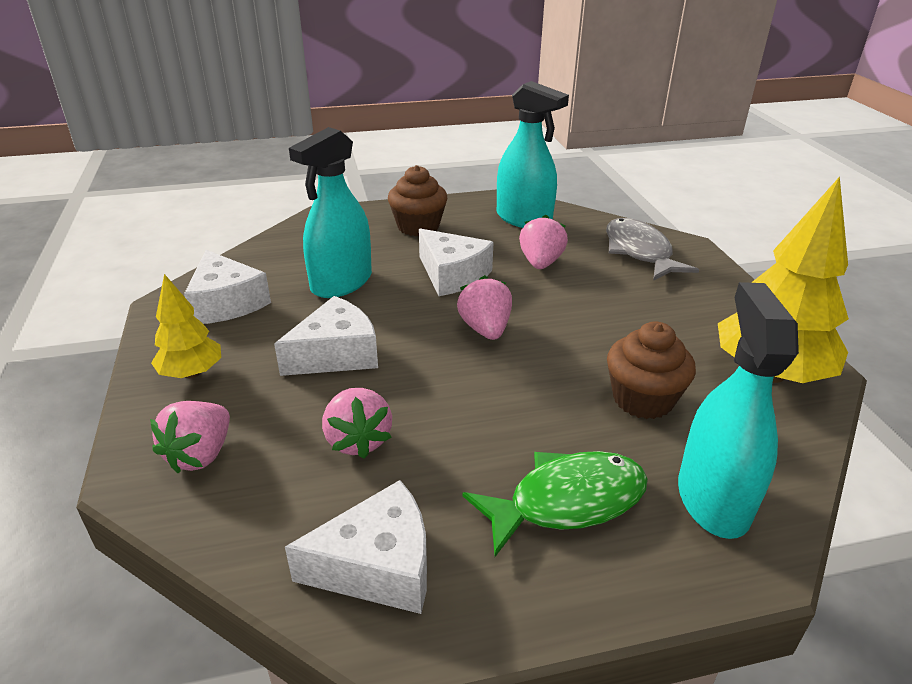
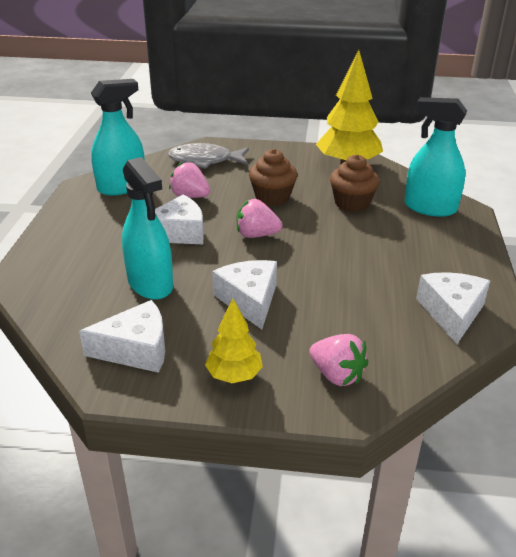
camera: 70 degrees left, 0 degrees up
pink strawberry [322,388,392,459] -> none
brown cupcake [388,165,447,236] -> brown cupcake moved to [249,149,297,206]
green fish [462,451,648,557] -> none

|---|

EXERCISE: Everything from the line holding "brown cupcake [388,165,447,236]" through the final line of the material must be given again exactly, and nothing outside that stretch.

PROBLEM SOLUTION:
brown cupcake [388,165,447,236] -> brown cupcake moved to [249,149,297,206]
green fish [462,451,648,557] -> none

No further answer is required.